*INSTRUCTIONS FOR THE TASK*
If a line in the data below contains the word "RADIO", copy it out.

= = = = =

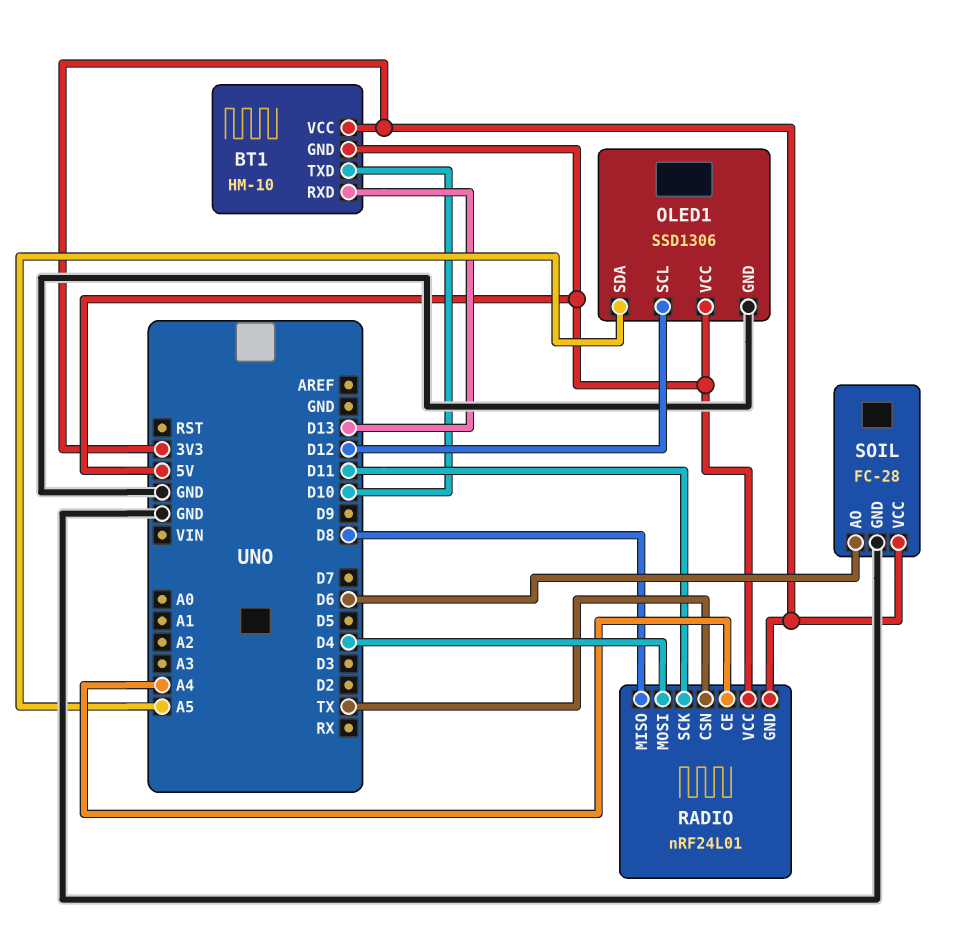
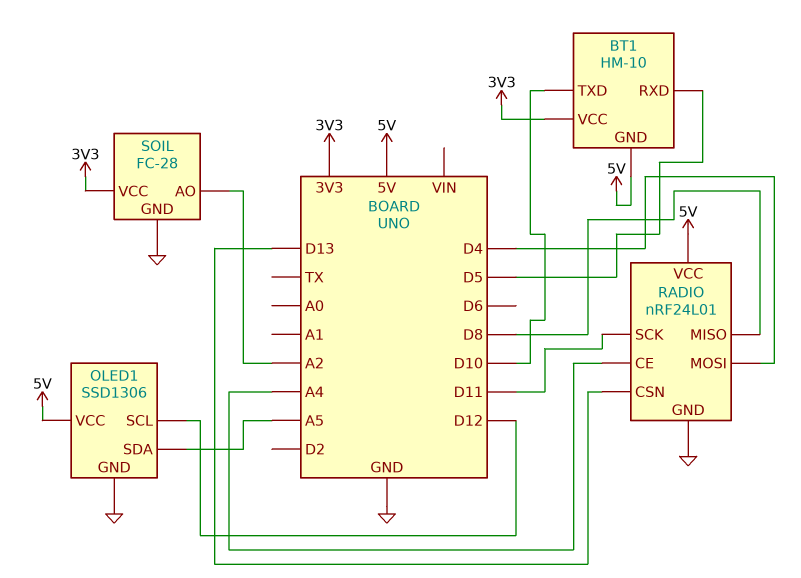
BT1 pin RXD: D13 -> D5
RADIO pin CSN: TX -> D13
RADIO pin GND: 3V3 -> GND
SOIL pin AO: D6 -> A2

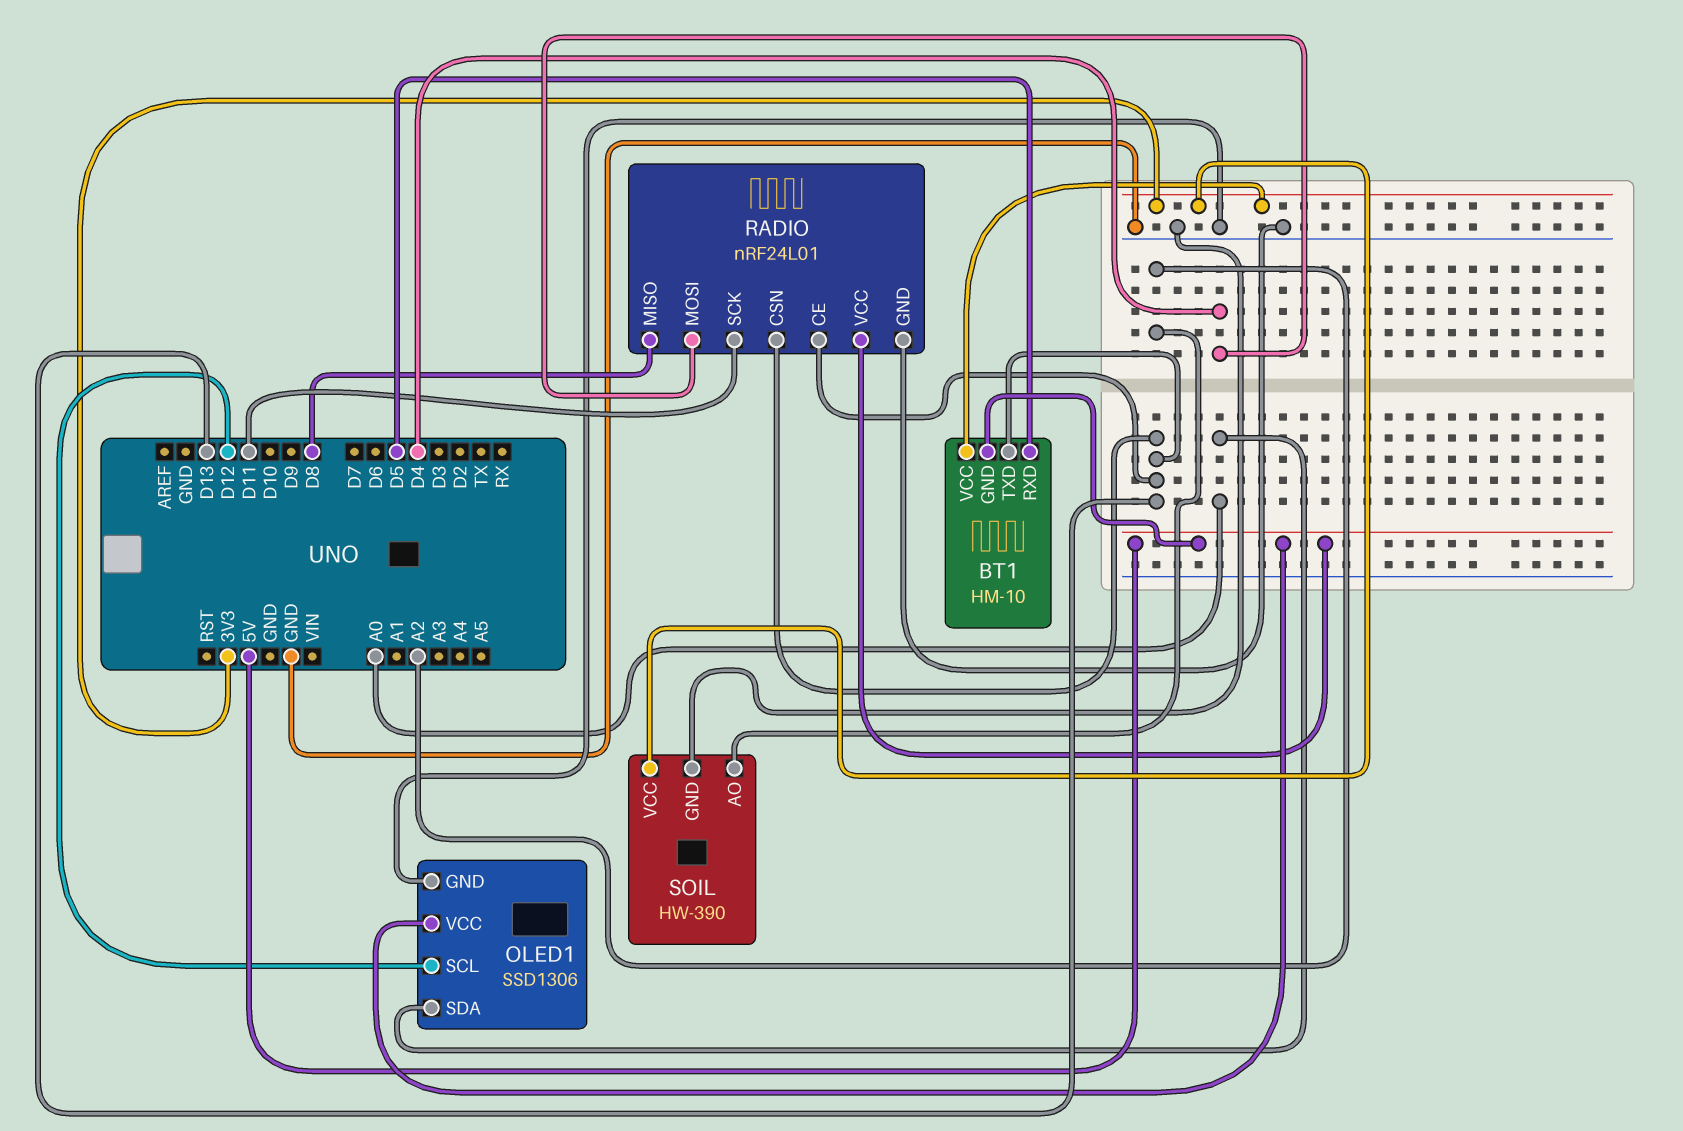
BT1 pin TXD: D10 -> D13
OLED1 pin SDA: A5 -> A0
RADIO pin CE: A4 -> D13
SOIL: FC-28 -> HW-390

= = = = =

*OUTPUT BELOW*
RADIO pin CSN: TX -> D13
RADIO pin GND: 3V3 -> GND
RADIO pin CE: A4 -> D13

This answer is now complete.